(Beginning of SOURCE DATA)

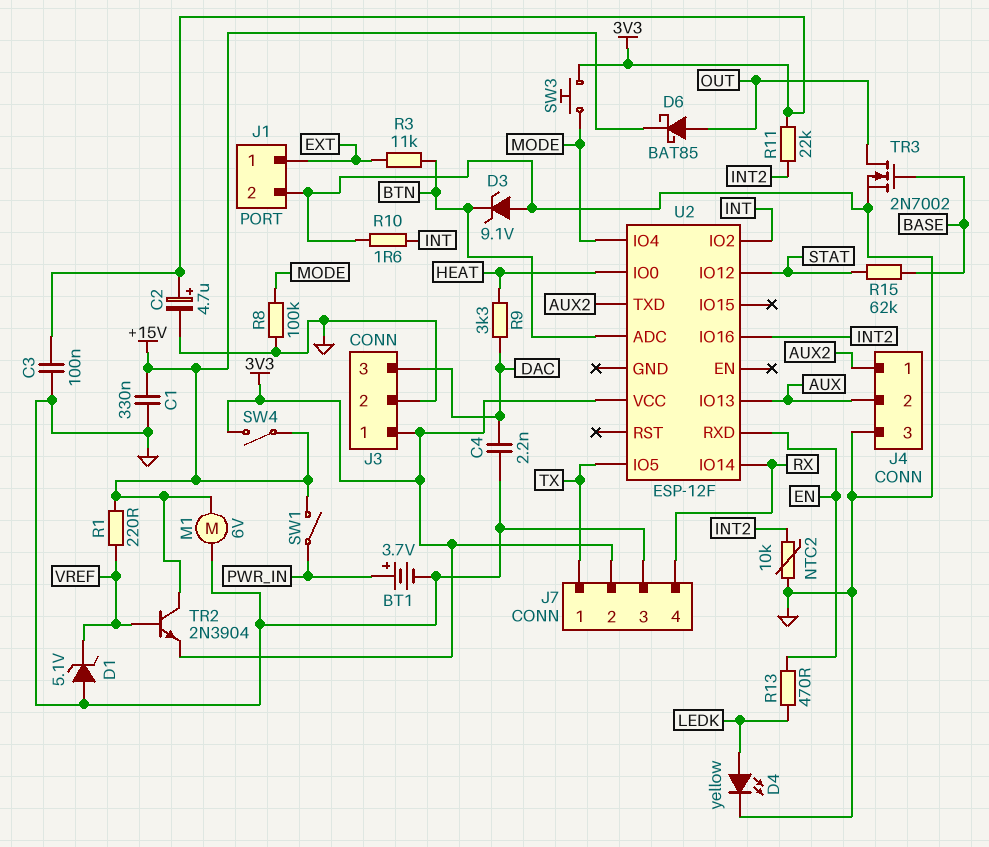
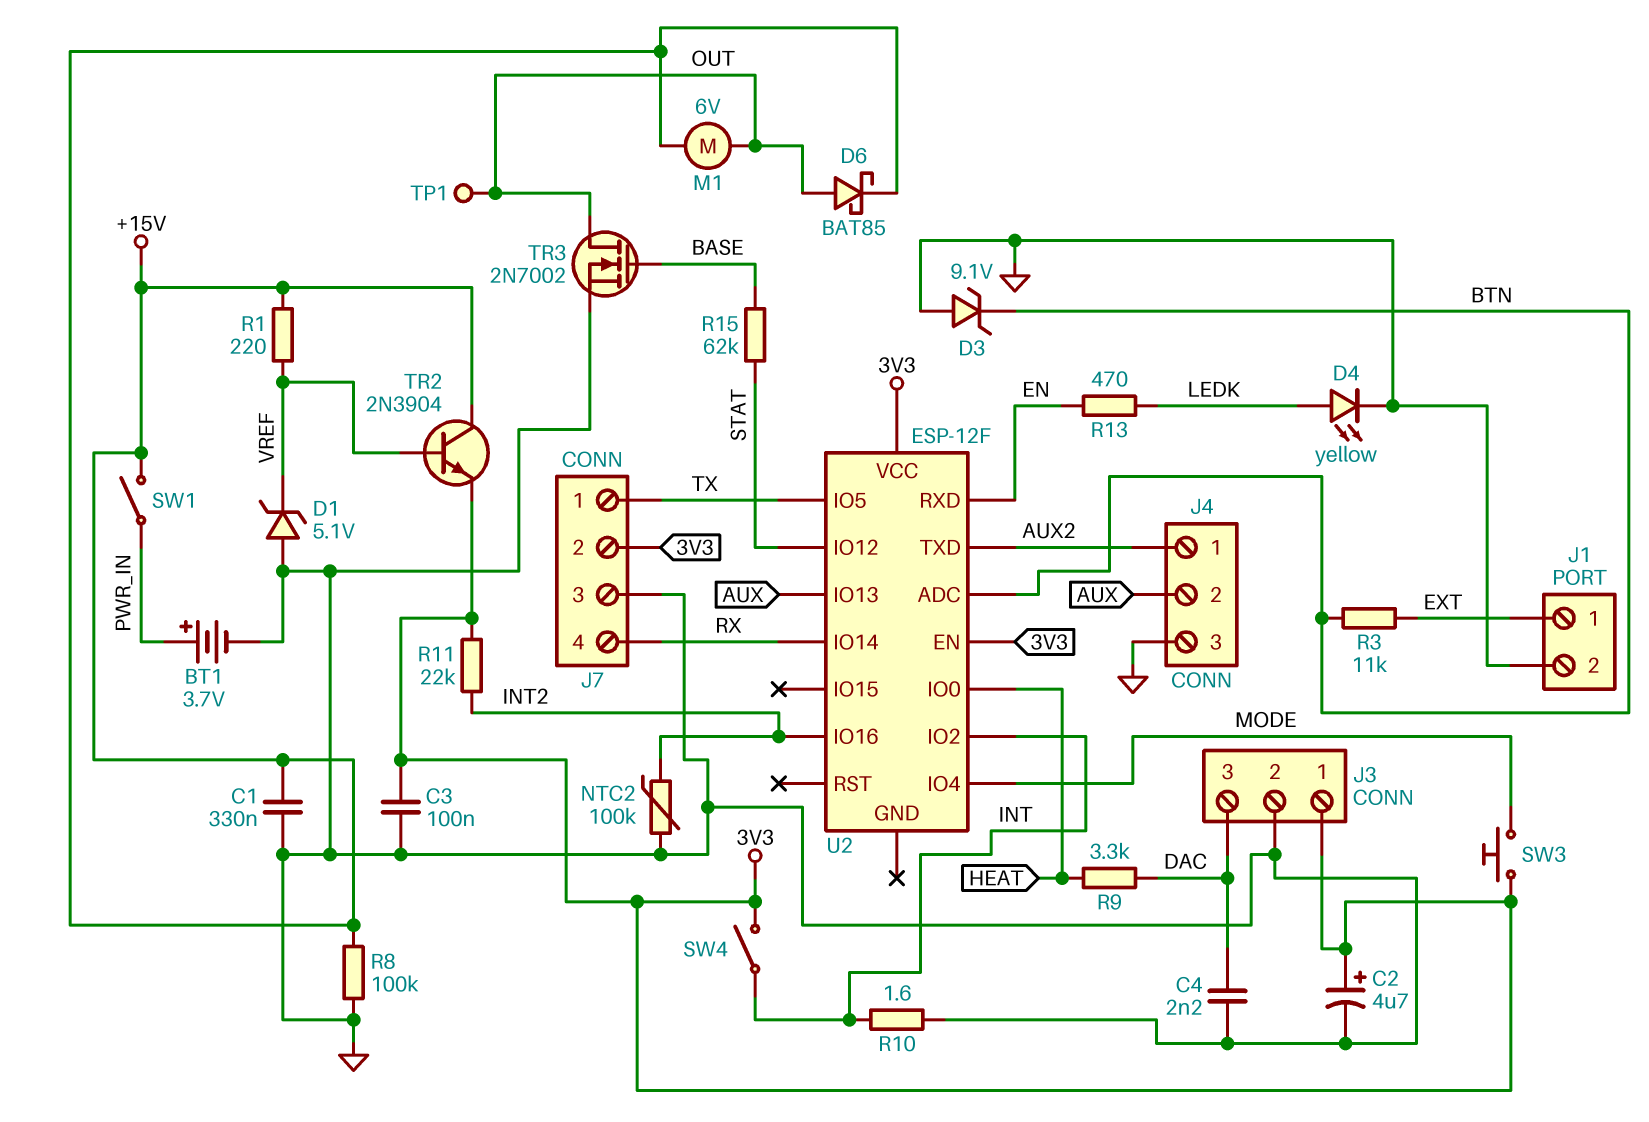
M1: motor 6V (+15V, GND) -> motor 6V (+15V, OUT)
NTC2: 10k (GND, INT2) -> 100k (GND, INT2)
R8: 100k (GND, MODE) -> 100k (+15V, GND)
SW4: switch (+15V, 3V3) -> switch (3V3, INT)
TP1: none -> test point (OUT)
U2 pin EN: none -> 3V3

(End of SOURCE DATA)

[TASK DIRECTIONS]:
Wherever the string "none" appears in a line of the records above, copy that line.

[TASK RESULT]:
TP1: none -> test point (OUT)
U2 pin EN: none -> 3V3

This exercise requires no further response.